Go through the records and copy each line where the word "scissors" occurs.

--- START ---

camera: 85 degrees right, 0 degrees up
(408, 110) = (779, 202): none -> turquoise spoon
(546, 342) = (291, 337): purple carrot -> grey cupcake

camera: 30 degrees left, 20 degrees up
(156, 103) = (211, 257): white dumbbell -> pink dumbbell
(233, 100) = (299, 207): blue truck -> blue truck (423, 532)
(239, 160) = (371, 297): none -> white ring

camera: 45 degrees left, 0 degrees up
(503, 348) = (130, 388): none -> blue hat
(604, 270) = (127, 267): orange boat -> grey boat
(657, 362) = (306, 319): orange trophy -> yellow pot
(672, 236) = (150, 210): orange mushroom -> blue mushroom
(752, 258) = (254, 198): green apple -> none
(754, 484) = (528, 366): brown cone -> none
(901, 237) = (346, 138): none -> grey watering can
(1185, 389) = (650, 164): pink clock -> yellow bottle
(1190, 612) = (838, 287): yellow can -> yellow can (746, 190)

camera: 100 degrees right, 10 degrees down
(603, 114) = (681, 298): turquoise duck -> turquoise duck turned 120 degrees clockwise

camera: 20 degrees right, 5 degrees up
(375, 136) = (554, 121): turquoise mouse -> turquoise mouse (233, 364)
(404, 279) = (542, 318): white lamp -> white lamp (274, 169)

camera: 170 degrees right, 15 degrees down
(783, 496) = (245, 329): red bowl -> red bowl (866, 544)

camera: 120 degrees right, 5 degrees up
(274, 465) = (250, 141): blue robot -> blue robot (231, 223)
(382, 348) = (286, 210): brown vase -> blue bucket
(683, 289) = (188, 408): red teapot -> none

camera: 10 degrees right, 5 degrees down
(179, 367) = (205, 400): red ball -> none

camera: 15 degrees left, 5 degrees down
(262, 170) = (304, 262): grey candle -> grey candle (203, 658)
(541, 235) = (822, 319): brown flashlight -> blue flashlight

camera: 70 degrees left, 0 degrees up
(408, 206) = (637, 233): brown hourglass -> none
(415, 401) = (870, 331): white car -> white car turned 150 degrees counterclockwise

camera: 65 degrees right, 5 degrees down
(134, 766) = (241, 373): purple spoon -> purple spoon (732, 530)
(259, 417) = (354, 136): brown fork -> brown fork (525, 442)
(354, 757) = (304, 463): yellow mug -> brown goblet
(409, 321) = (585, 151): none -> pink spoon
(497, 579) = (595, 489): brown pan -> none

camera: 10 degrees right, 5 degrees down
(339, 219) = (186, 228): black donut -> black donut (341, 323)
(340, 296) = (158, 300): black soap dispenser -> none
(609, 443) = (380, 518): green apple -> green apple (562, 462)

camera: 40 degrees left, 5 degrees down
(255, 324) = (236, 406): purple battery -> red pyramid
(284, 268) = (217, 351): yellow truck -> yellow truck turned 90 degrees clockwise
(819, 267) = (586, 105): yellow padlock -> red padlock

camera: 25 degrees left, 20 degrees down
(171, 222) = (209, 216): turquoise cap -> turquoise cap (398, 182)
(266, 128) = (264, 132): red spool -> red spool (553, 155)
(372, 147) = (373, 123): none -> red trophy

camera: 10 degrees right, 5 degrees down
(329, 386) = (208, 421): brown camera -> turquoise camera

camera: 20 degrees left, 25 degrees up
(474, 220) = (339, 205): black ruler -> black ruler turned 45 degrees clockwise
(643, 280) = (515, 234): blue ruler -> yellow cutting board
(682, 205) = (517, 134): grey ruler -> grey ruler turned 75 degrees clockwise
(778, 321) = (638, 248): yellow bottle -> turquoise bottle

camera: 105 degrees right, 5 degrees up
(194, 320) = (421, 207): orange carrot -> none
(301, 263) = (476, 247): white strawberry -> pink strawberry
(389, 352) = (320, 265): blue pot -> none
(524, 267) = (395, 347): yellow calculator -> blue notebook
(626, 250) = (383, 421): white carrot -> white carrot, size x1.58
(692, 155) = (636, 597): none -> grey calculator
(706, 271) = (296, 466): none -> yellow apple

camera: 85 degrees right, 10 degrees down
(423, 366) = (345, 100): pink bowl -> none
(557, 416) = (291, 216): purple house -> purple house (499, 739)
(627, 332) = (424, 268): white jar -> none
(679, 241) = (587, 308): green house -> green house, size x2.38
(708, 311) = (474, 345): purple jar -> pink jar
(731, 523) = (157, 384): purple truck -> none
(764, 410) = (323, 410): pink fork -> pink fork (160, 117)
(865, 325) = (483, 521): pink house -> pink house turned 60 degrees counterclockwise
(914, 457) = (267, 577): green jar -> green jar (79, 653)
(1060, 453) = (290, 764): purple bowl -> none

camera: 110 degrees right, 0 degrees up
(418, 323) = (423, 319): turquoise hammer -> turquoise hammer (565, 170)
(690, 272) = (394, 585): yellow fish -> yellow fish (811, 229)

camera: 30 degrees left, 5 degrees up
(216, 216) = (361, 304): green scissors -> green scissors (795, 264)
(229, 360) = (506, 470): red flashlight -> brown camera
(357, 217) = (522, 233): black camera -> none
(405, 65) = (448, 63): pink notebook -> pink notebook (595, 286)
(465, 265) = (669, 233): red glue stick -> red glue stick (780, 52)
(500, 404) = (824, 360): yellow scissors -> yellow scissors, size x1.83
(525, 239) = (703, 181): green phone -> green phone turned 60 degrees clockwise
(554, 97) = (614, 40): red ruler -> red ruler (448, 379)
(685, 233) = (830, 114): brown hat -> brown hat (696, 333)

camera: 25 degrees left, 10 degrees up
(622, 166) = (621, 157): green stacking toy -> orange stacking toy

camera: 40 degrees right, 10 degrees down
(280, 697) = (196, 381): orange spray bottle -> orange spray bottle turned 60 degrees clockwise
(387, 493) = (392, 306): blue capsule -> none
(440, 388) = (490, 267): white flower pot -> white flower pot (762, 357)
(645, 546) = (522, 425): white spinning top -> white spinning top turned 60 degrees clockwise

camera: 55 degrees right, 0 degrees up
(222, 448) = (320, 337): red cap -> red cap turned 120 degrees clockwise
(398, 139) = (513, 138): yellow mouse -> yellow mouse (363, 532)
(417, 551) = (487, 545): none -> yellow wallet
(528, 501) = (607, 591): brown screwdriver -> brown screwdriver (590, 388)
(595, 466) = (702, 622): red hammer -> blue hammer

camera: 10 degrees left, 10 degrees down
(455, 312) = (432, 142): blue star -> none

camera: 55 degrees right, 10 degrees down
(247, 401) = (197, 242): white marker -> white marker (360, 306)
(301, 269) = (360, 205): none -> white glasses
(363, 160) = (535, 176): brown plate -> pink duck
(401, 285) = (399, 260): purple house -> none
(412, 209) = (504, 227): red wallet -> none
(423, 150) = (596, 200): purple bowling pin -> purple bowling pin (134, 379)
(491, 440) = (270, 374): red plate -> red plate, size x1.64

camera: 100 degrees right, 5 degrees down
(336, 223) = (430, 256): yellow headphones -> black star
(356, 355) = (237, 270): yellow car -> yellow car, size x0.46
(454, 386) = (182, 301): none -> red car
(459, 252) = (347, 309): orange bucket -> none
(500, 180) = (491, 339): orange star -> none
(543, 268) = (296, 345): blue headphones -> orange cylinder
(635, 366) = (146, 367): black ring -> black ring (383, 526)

--- END ---

- **RESULT FOR THIS EXERCISE**:
(216, 216) = (361, 304): green scissors -> green scissors (795, 264)
(500, 404) = (824, 360): yellow scissors -> yellow scissors, size x1.83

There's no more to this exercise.